Description of the task
Set down each line of the data exactly, but not the pictures.

*** Opening Data for analysis ***

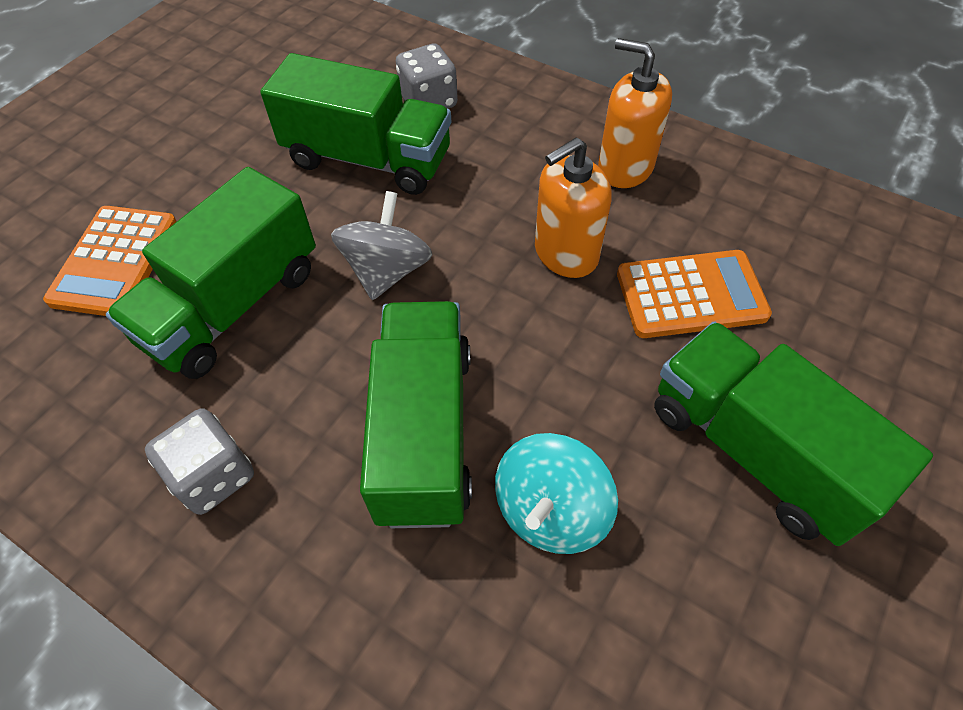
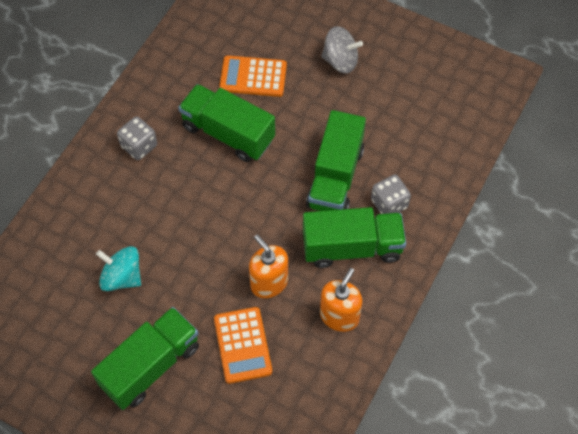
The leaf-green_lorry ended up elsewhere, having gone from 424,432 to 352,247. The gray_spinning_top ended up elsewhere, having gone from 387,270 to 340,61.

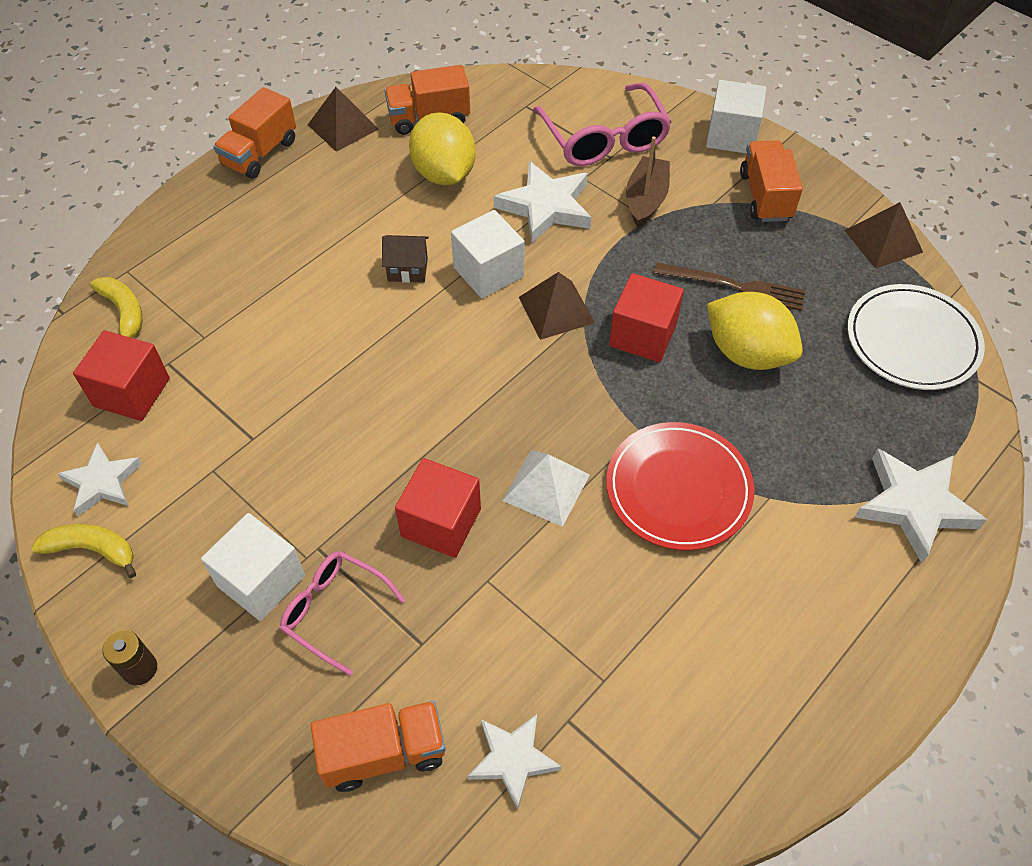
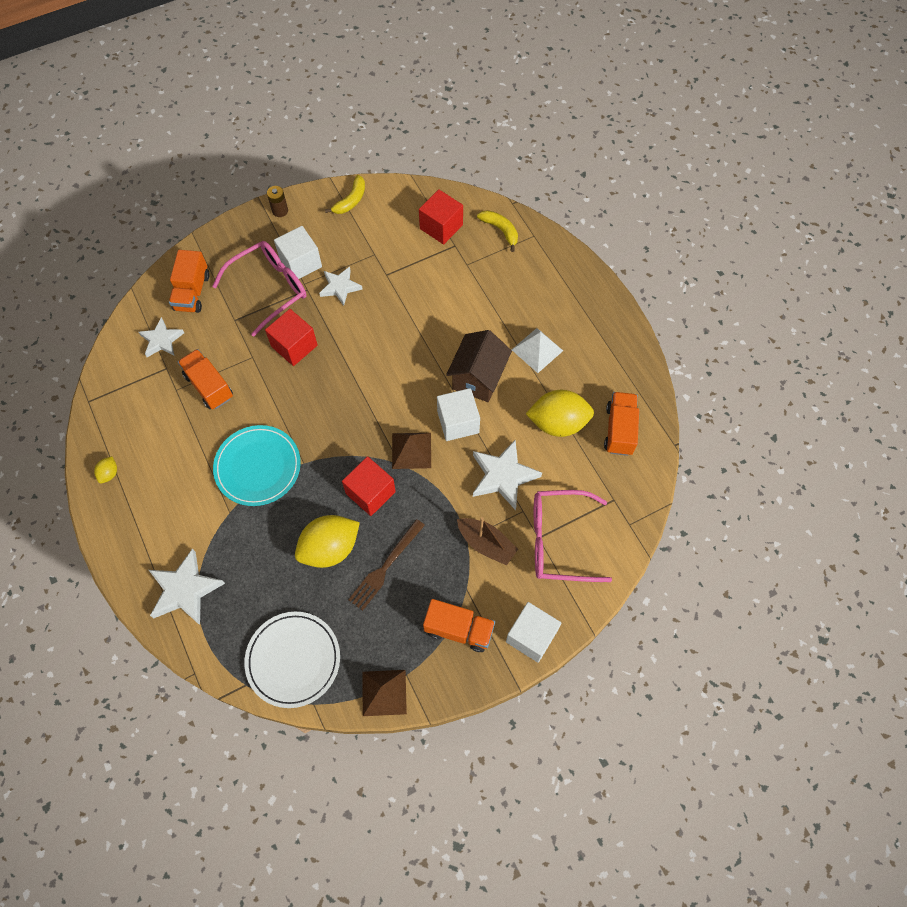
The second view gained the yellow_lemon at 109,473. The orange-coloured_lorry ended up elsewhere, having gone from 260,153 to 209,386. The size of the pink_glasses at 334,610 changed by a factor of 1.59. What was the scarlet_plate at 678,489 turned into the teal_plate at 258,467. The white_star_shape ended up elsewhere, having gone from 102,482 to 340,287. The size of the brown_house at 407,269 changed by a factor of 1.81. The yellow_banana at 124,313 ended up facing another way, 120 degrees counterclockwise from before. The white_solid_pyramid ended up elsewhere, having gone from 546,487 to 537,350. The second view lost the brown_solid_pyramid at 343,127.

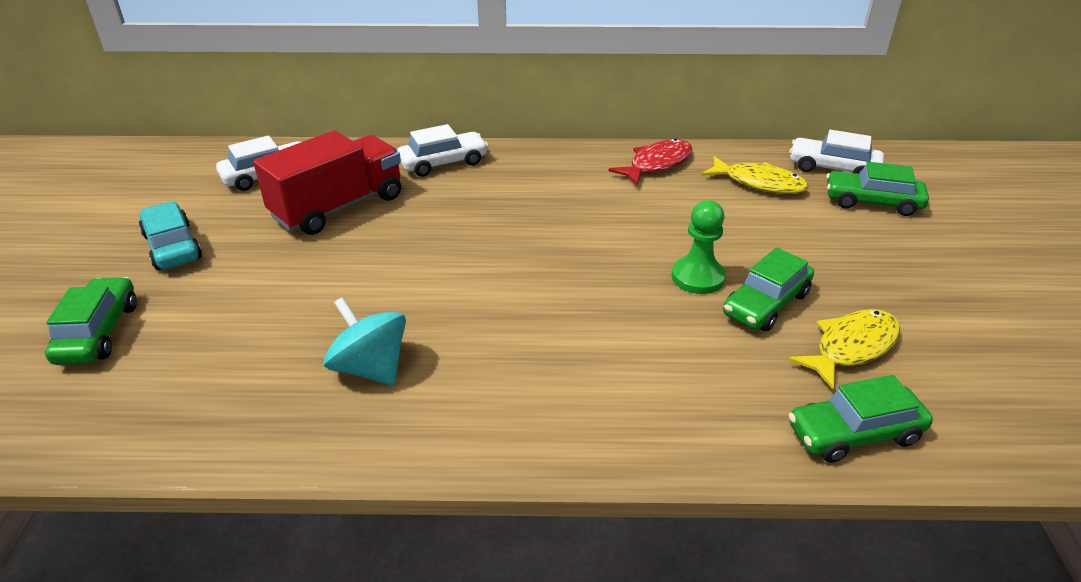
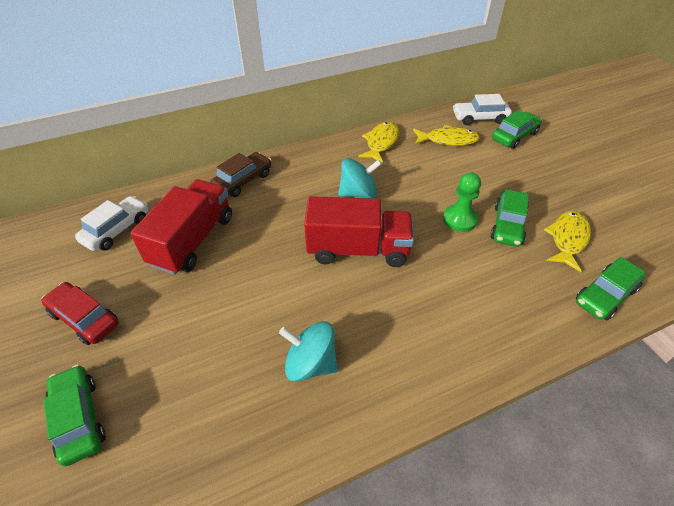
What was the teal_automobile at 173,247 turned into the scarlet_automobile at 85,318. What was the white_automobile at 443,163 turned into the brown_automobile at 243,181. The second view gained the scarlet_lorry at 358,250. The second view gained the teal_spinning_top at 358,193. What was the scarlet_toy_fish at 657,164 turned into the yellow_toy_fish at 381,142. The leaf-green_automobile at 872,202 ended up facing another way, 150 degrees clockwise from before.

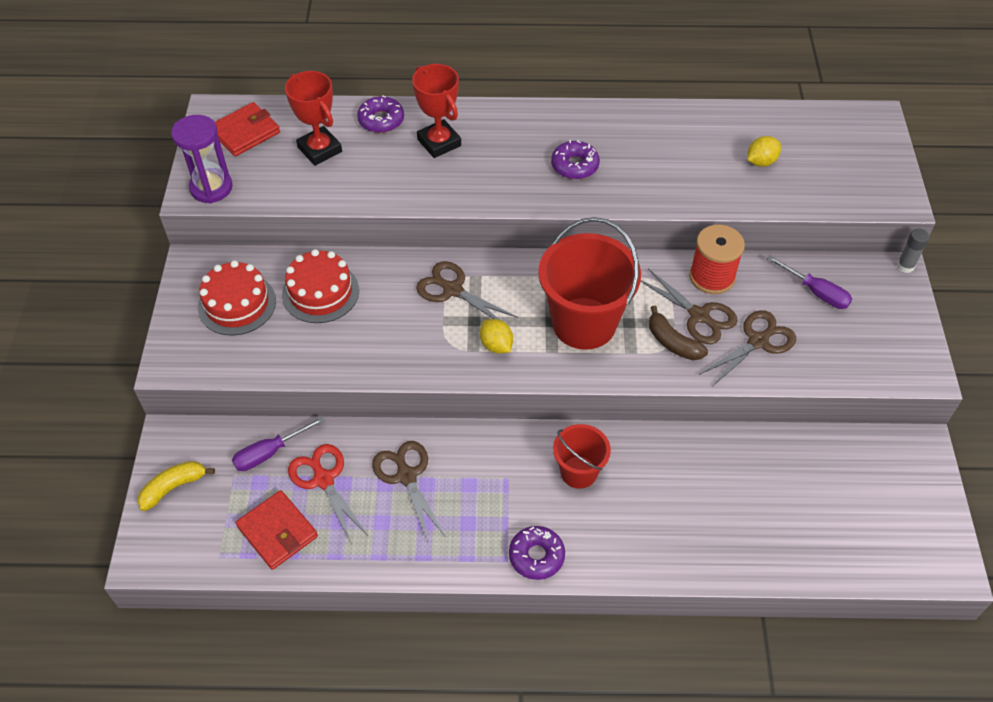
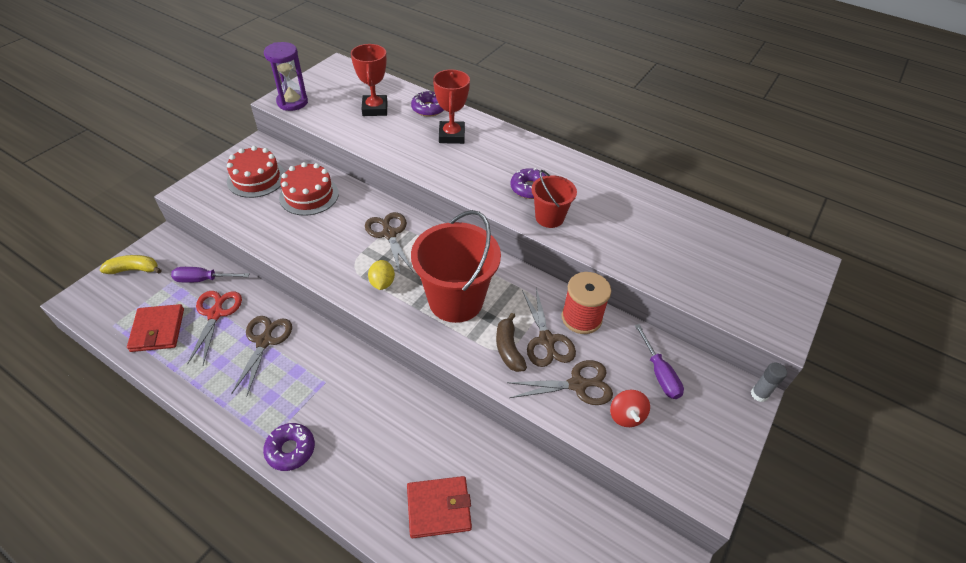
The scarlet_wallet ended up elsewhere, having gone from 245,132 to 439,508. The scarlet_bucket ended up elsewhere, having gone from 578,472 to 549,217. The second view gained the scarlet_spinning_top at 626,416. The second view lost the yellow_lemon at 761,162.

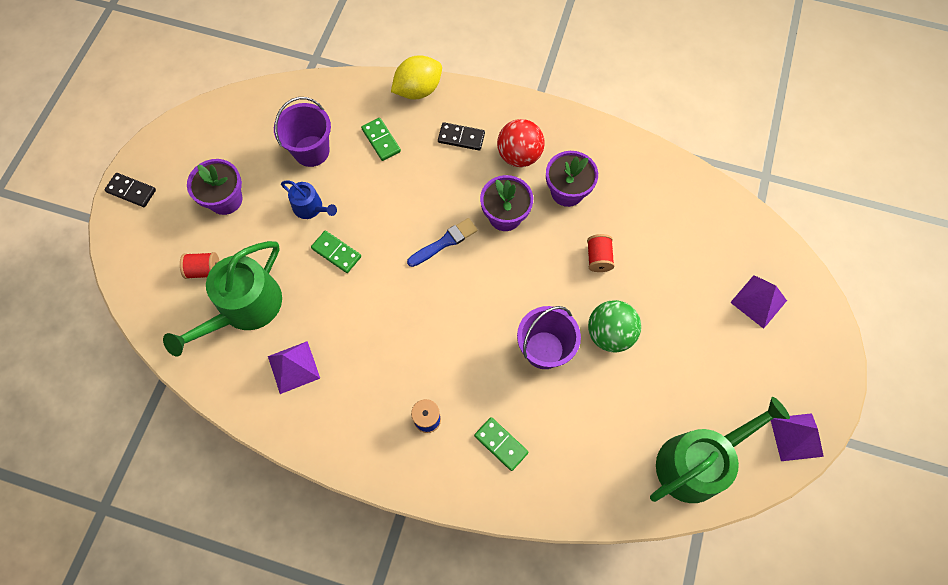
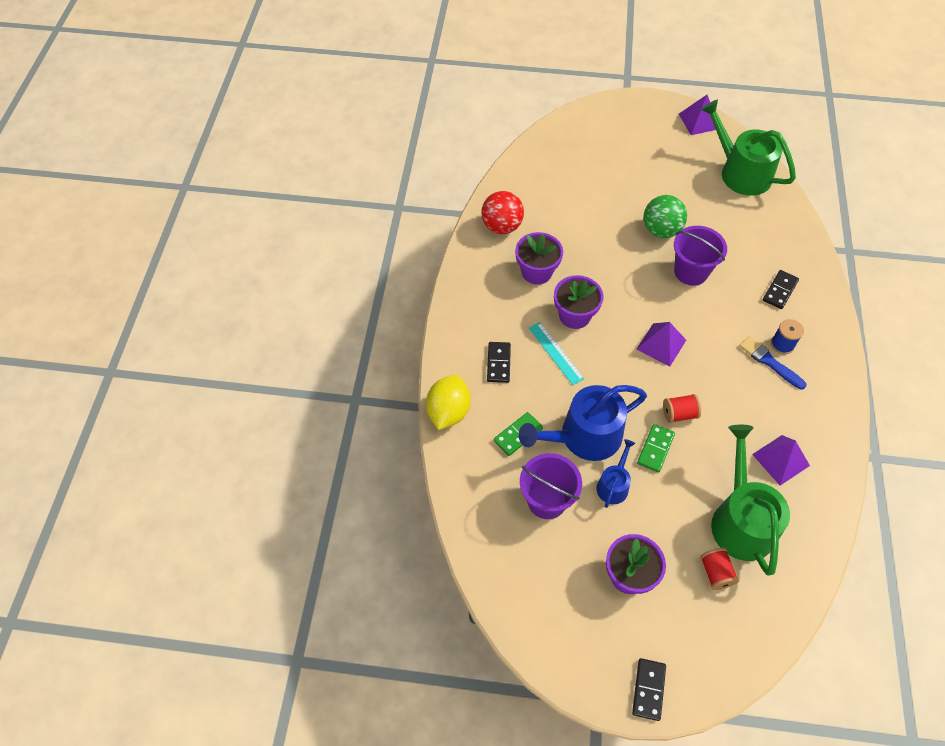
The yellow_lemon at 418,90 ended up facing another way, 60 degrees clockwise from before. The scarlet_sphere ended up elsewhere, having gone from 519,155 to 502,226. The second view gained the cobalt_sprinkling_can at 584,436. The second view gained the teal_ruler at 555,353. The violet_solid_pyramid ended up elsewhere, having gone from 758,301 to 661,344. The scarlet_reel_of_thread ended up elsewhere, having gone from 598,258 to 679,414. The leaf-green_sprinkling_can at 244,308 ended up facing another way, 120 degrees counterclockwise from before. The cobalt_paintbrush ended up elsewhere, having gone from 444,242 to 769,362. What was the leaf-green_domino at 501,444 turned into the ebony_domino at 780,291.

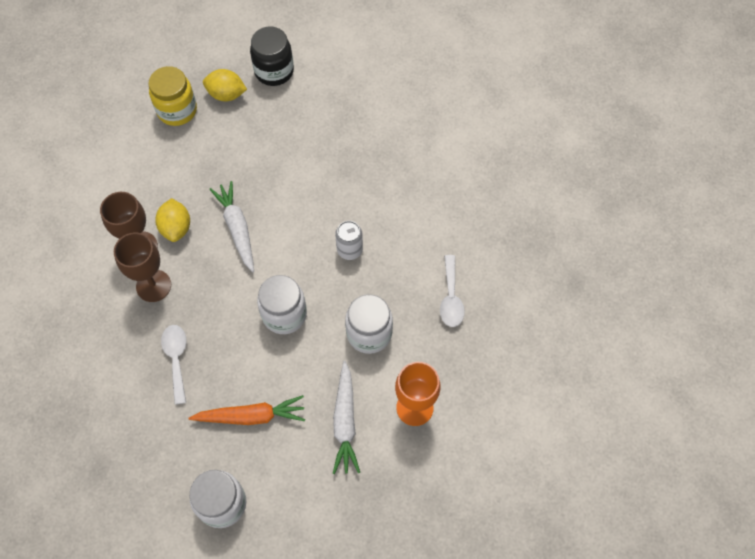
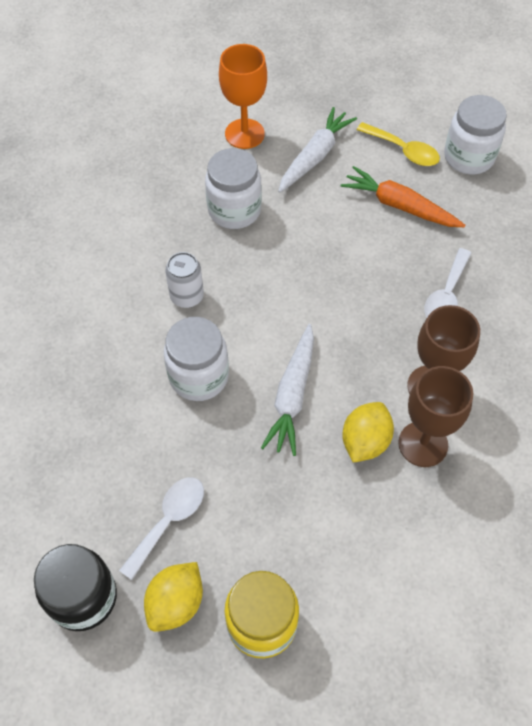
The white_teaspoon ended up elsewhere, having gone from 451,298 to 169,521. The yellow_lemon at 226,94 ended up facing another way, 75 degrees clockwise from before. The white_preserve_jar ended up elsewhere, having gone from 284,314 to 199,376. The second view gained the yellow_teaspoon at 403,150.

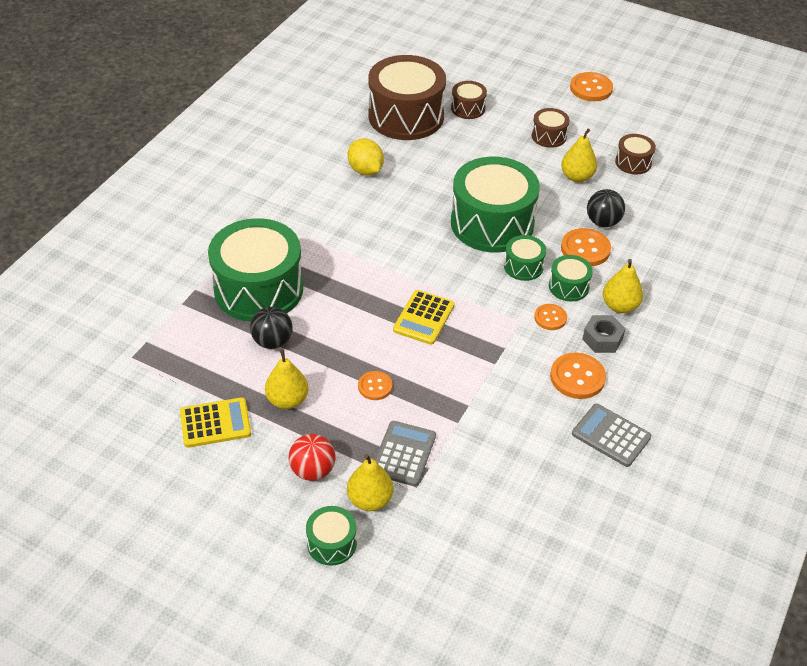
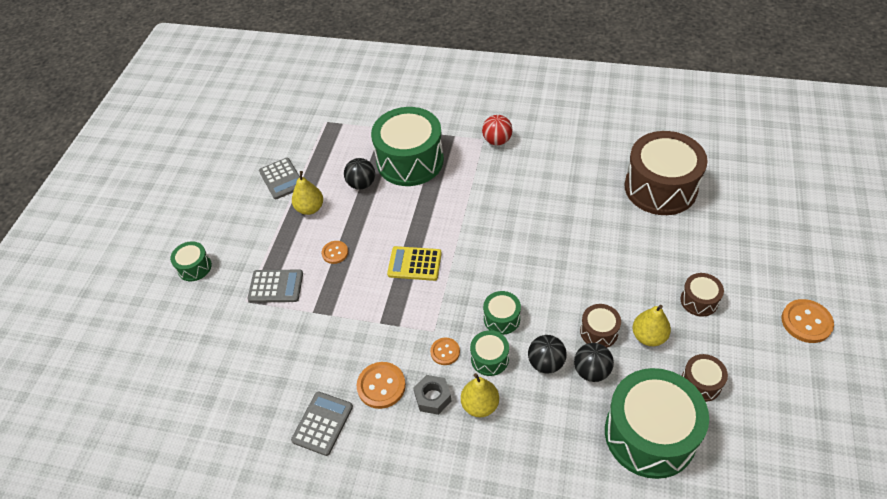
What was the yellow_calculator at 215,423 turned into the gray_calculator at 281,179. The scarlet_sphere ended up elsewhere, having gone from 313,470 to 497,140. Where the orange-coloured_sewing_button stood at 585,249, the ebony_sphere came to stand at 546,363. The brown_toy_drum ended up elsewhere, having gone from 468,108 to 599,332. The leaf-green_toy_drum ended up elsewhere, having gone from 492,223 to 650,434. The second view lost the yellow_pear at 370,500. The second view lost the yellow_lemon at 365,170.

*** Closing Data for analysis ***

Response to the exercise
The leaf-green_lorry ended up elsewhere, having gone from 424,432 to 352,247. The gray_spinning_top ended up elsewhere, having gone from 387,270 to 340,61.

The second view gained the yellow_lemon at 109,473. The orange-coloured_lorry ended up elsewhere, having gone from 260,153 to 209,386. The size of the pink_glasses at 334,610 changed by a factor of 1.59. What was the scarlet_plate at 678,489 turned into the teal_plate at 258,467. The white_star_shape ended up elsewhere, having gone from 102,482 to 340,287. The size of the brown_house at 407,269 changed by a factor of 1.81. The yellow_banana at 124,313 ended up facing another way, 120 degrees counterclockwise from before. The white_solid_pyramid ended up elsewhere, having gone from 546,487 to 537,350. The second view lost the brown_solid_pyramid at 343,127.

What was the teal_automobile at 173,247 turned into the scarlet_automobile at 85,318. What was the white_automobile at 443,163 turned into the brown_automobile at 243,181. The second view gained the scarlet_lorry at 358,250. The second view gained the teal_spinning_top at 358,193. What was the scarlet_toy_fish at 657,164 turned into the yellow_toy_fish at 381,142. The leaf-green_automobile at 872,202 ended up facing another way, 150 degrees clockwise from before.

The scarlet_wallet ended up elsewhere, having gone from 245,132 to 439,508. The scarlet_bucket ended up elsewhere, having gone from 578,472 to 549,217. The second view gained the scarlet_spinning_top at 626,416. The second view lost the yellow_lemon at 761,162.

The yellow_lemon at 418,90 ended up facing another way, 60 degrees clockwise from before. The scarlet_sphere ended up elsewhere, having gone from 519,155 to 502,226. The second view gained the cobalt_sprinkling_can at 584,436. The second view gained the teal_ruler at 555,353. The violet_solid_pyramid ended up elsewhere, having gone from 758,301 to 661,344. The scarlet_reel_of_thread ended up elsewhere, having gone from 598,258 to 679,414. The leaf-green_sprinkling_can at 244,308 ended up facing another way, 120 degrees counterclockwise from before. The cobalt_paintbrush ended up elsewhere, having gone from 444,242 to 769,362. What was the leaf-green_domino at 501,444 turned into the ebony_domino at 780,291.

The white_teaspoon ended up elsewhere, having gone from 451,298 to 169,521. The yellow_lemon at 226,94 ended up facing another way, 75 degrees clockwise from before. The white_preserve_jar ended up elsewhere, having gone from 284,314 to 199,376. The second view gained the yellow_teaspoon at 403,150.

What was the yellow_calculator at 215,423 turned into the gray_calculator at 281,179. The scarlet_sphere ended up elsewhere, having gone from 313,470 to 497,140. Where the orange-coloured_sewing_button stood at 585,249, the ebony_sphere came to stand at 546,363. The brown_toy_drum ended up elsewhere, having gone from 468,108 to 599,332. The leaf-green_toy_drum ended up elsewhere, having gone from 492,223 to 650,434. The second view lost the yellow_pear at 370,500. The second view lost the yellow_lemon at 365,170.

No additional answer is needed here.